(Coordinate-based object records)
+ + + +
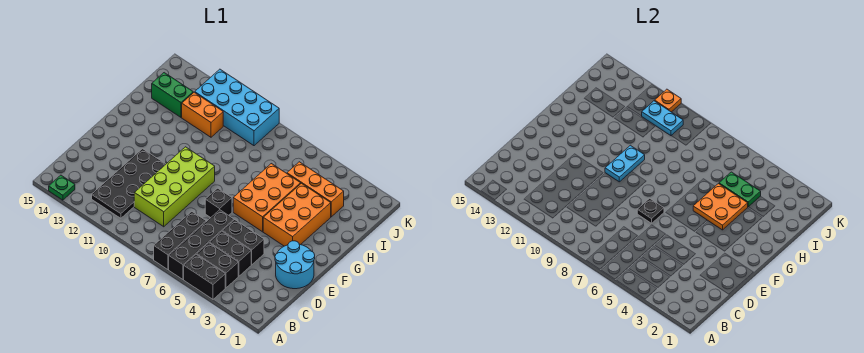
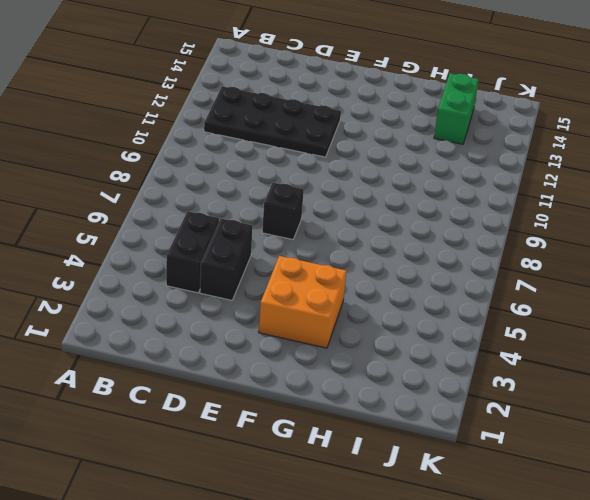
orange brick F3:G4 level 1 -> orange brick F3:H4 level 1
none -> black brick A4:A5 level 1
none -> black brick A6:D6 level 1
none -> black brick A7:C7 level 1

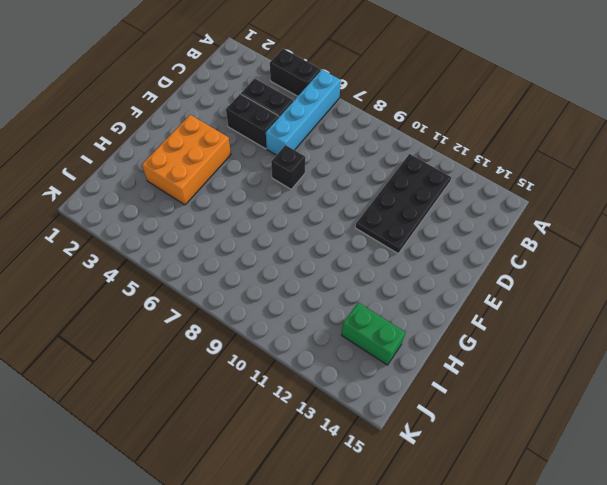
cyan brick A6:D6 level 1 -> black brick A6:D6 level 1
none -> black brick A7:C7 level 1
none -> green plate A14 level 1
none -> black brick B4:B5 level 1

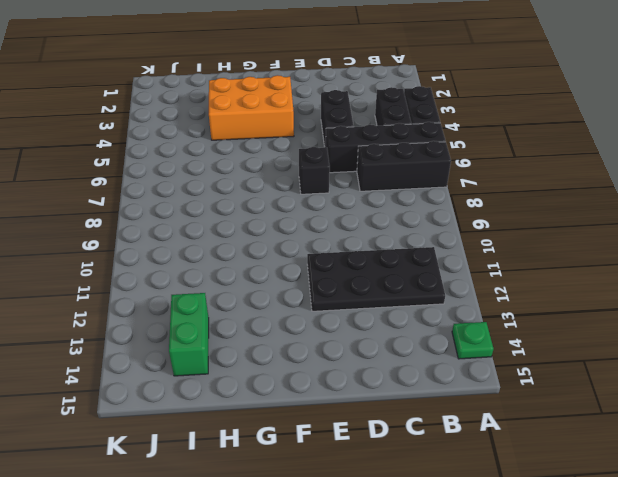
none -> black brick C4:C5 level 1
none -> lime brick C9:F10 level 1
none -> cyan round brick D1:E2 level 1

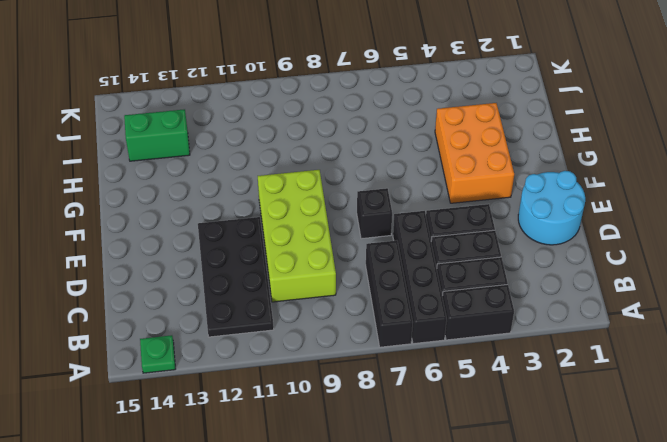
none -> orange brick F5:H6 level 1
none -> orange brick I3:I5 level 1
none -> orange brick I11:I12 level 1

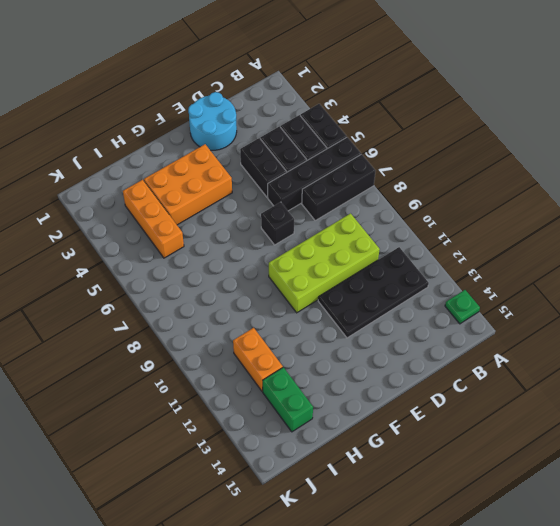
none -> orange brick F5:H6 level 1
none -> cyan brick J9:K12 level 1
none -> black plate E7 level 2

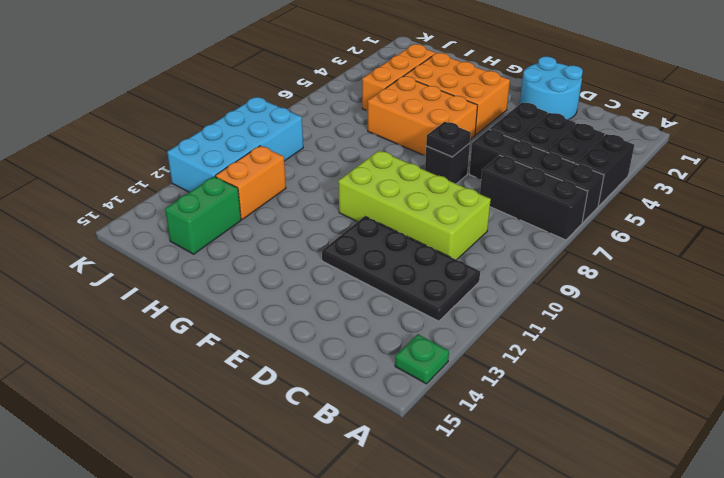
none -> cyan plate F10:G10 level 2
none -> orange plate G4:H5 level 2
none -> green plate I4:I5 level 2

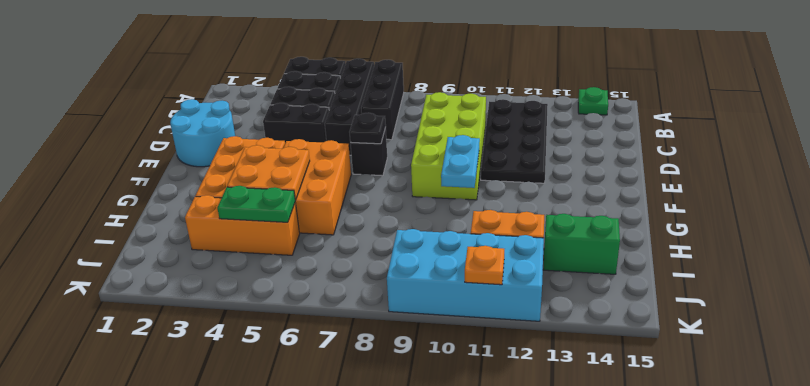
none -> cyan plate J10:J11 level 2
+ + + +
Before copying, set the pictures aside; then reproduce each entry above exactly.

orange brick F3:G4 level 1 -> orange brick F3:H4 level 1
none -> black brick A4:A5 level 1
none -> black brick A6:D6 level 1
none -> black brick A7:C7 level 1

cyan brick A6:D6 level 1 -> black brick A6:D6 level 1
none -> black brick A7:C7 level 1
none -> green plate A14 level 1
none -> black brick B4:B5 level 1

none -> black brick C4:C5 level 1
none -> lime brick C9:F10 level 1
none -> cyan round brick D1:E2 level 1

none -> orange brick F5:H6 level 1
none -> orange brick I3:I5 level 1
none -> orange brick I11:I12 level 1

none -> orange brick F5:H6 level 1
none -> cyan brick J9:K12 level 1
none -> black plate E7 level 2

none -> cyan plate F10:G10 level 2
none -> orange plate G4:H5 level 2
none -> green plate I4:I5 level 2

none -> cyan plate J10:J11 level 2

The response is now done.